** YOUR GOAL **
Lines with "plate": how many are there in the listing below? Reply with the number only.

** RAW DATA **
BEGIN

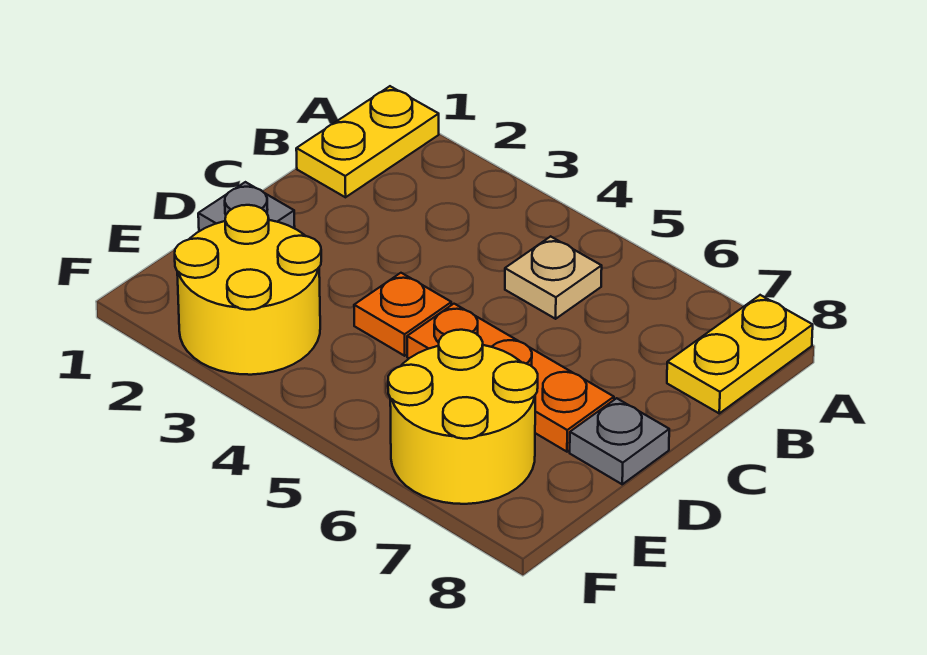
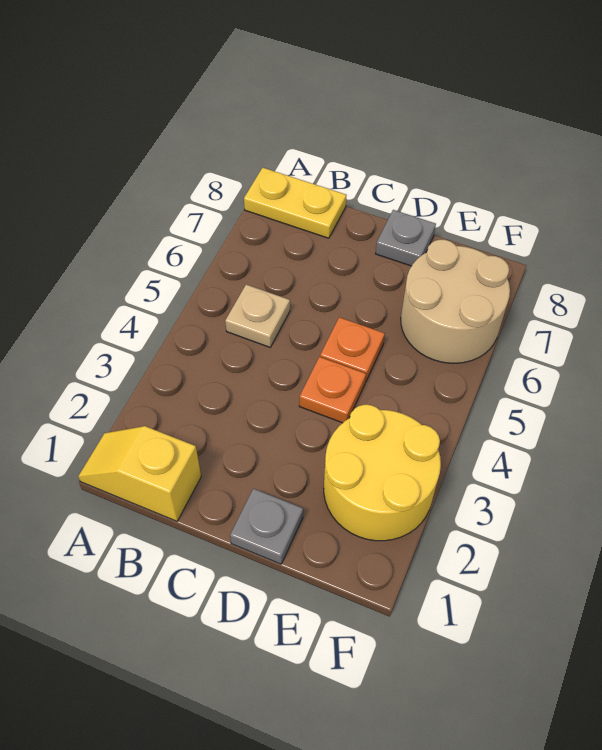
yellow plate A1:B1 level 1 -> yellow slope A1:B1 level 1 top B
orange plate D5:D7 level 1 -> orange plate D5 level 1
yellow round brick E6:F7 level 1 -> tan round brick E6:F7 level 1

END

** SOLUTION TO THIS PROBLEM **
2